▼
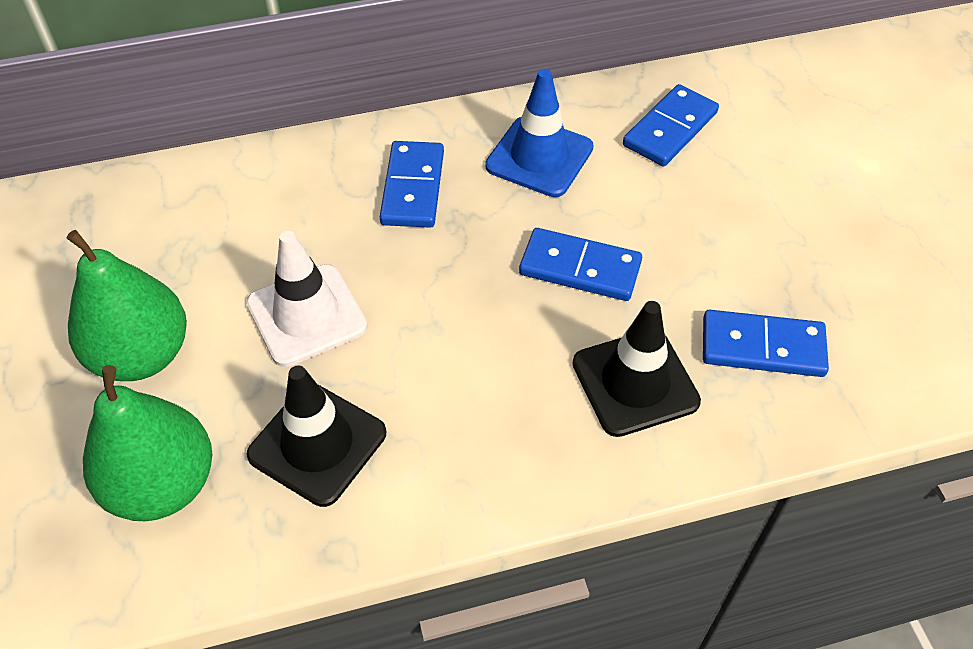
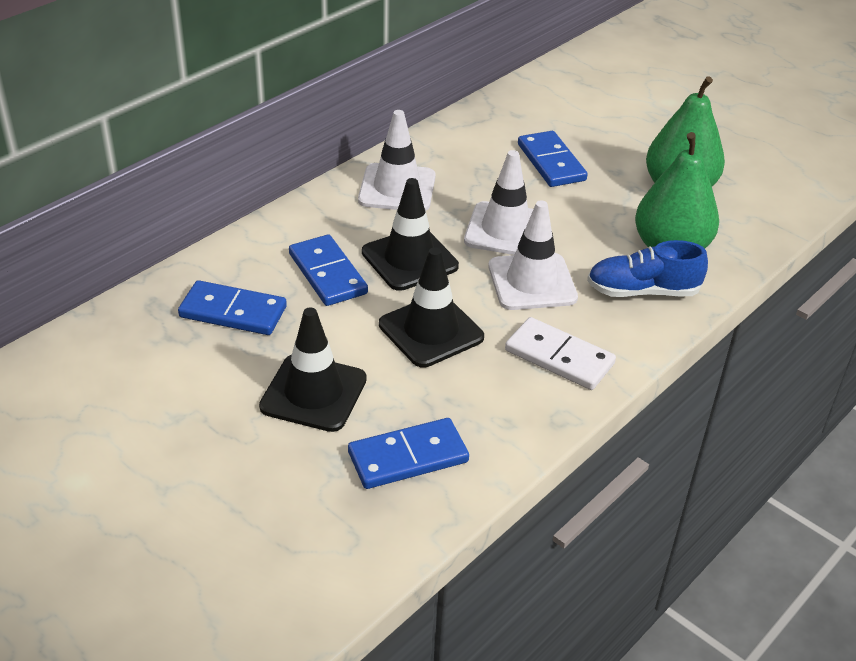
black traffic cone: 2 -> 3
blue shoe: 0 -> 1
blue traffic cone: 1 -> 0
white domino: 0 -> 1
white traffic cone: 1 -> 3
▲
◆ Your instructions: From the first line to the last, repeat the records exactly, leaving out the pictures.

◆ Written response:
black traffic cone: 2 -> 3
blue shoe: 0 -> 1
blue traffic cone: 1 -> 0
white domino: 0 -> 1
white traffic cone: 1 -> 3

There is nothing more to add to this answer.